Revision tracking records
══════════════════════════════

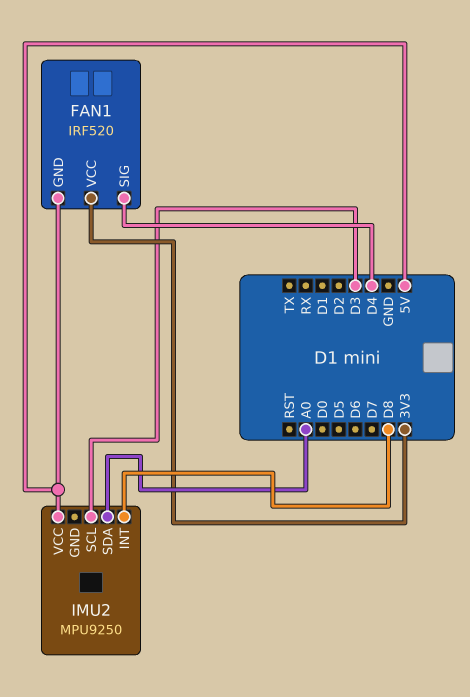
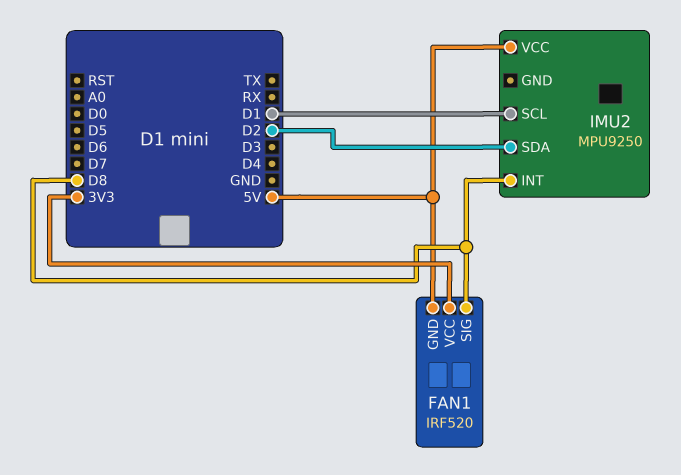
FAN1 pin SIG: D4 -> D8
IMU2 pin SCL: D3 -> D1
IMU2 pin SDA: A0 -> D2

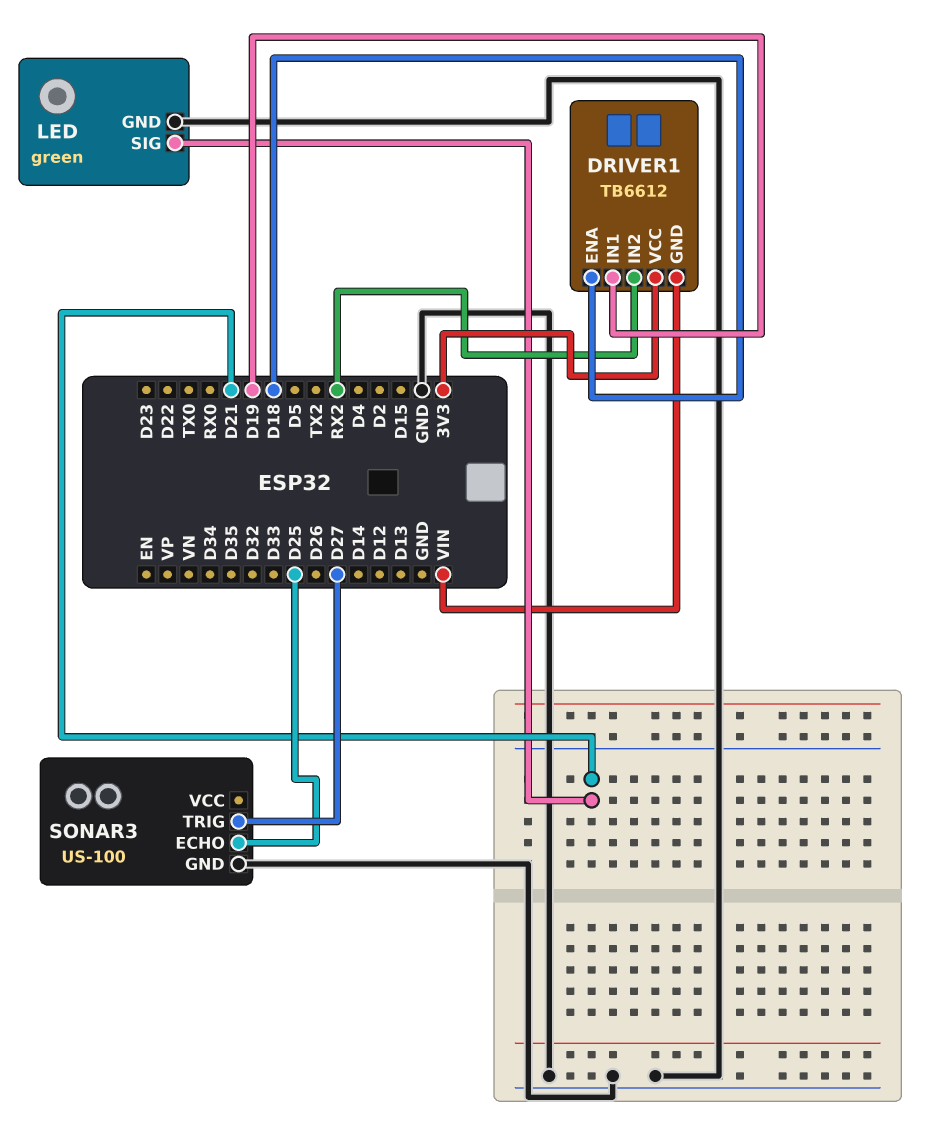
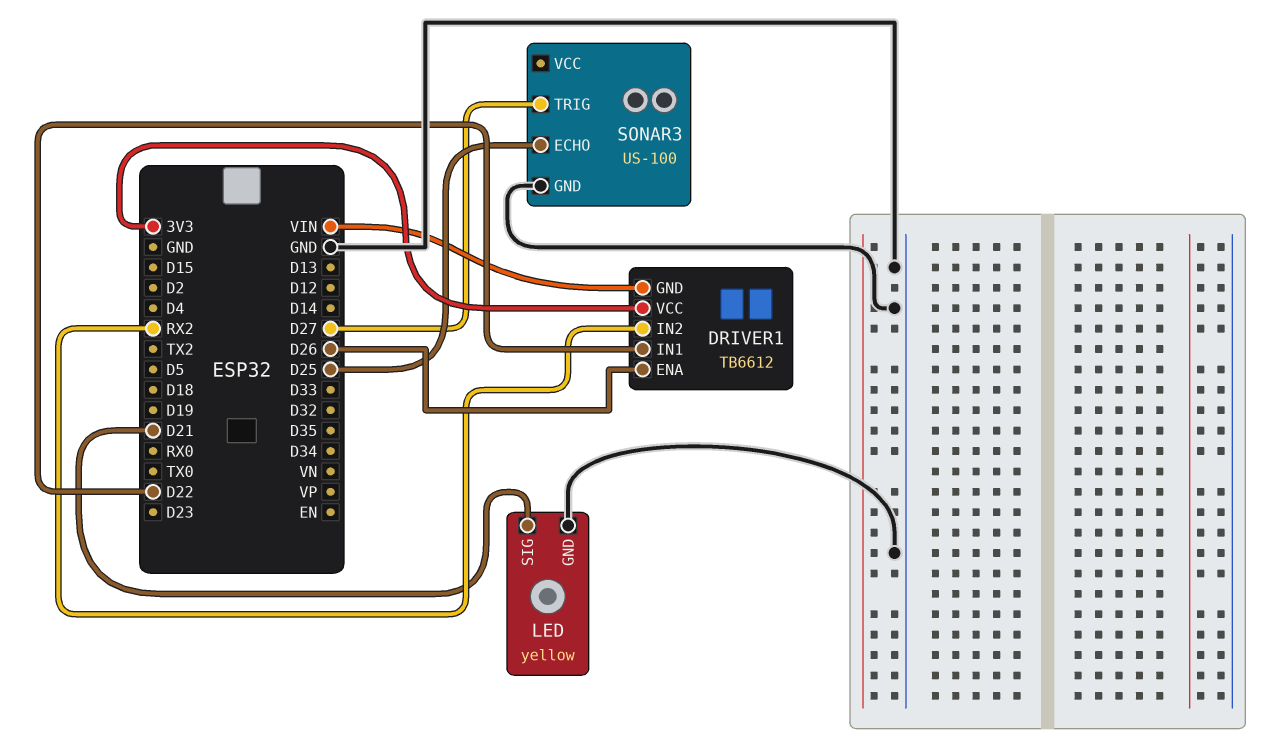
DRIVER1 pin ENA: D18 -> D26
DRIVER1 pin IN1: D19 -> D22
LED: green -> yellow

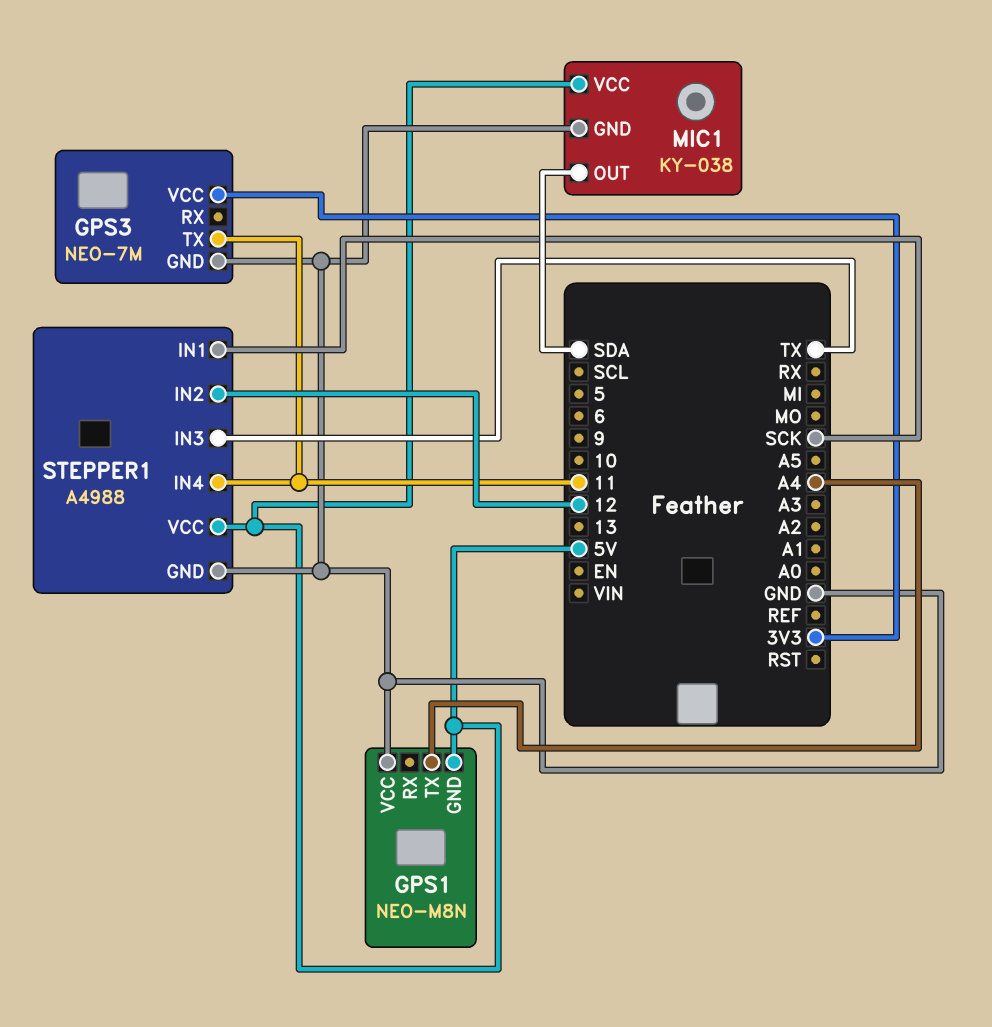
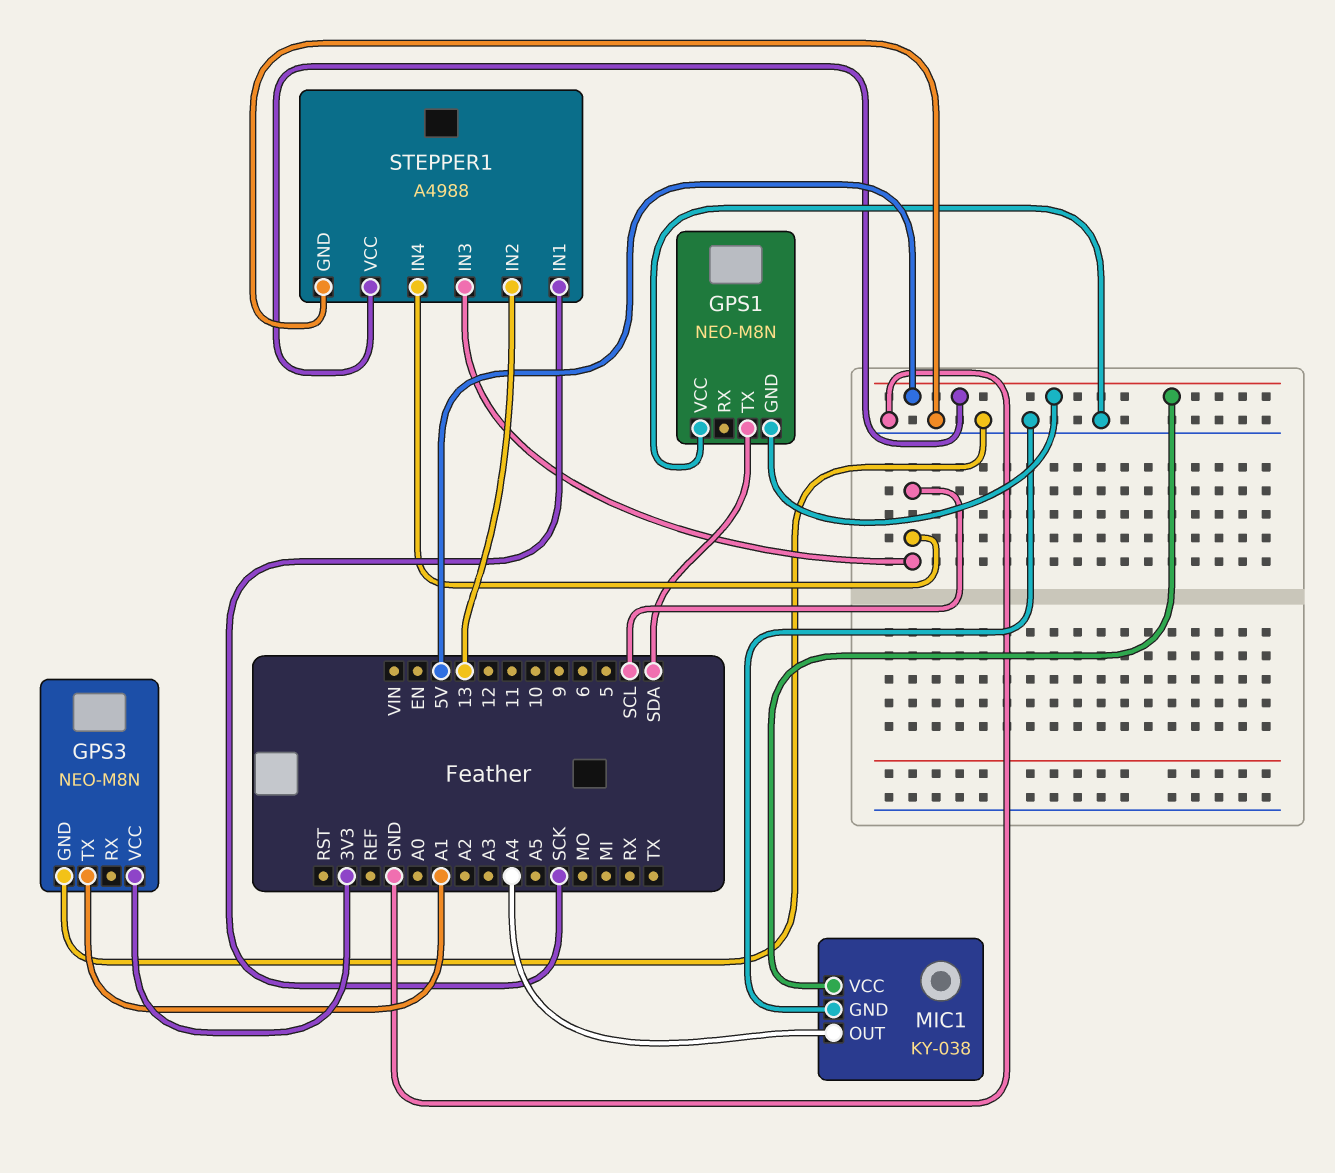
GPS1 pin TX: A4 -> SDA
GPS3: NEO-7M -> NEO-M8N
GPS3 pin TX: 11 -> A1
MIC1 pin OUT: SDA -> A4
STEPPER1 pin IN2: 12 -> 13
STEPPER1 pin IN3: TX -> SCL
STEPPER1 pin IN4: 11 -> SCL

══════════════════════════════

• [What the task requires]: Every entry is to be transcribed exactly, but the pictures are to be left out.

• [Result of this exercise]:
FAN1 pin SIG: D4 -> D8
IMU2 pin SCL: D3 -> D1
IMU2 pin SDA: A0 -> D2

DRIVER1 pin ENA: D18 -> D26
DRIVER1 pin IN1: D19 -> D22
LED: green -> yellow

GPS1 pin TX: A4 -> SDA
GPS3: NEO-7M -> NEO-M8N
GPS3 pin TX: 11 -> A1
MIC1 pin OUT: SDA -> A4
STEPPER1 pin IN2: 12 -> 13
STEPPER1 pin IN3: TX -> SCL
STEPPER1 pin IN4: 11 -> SCL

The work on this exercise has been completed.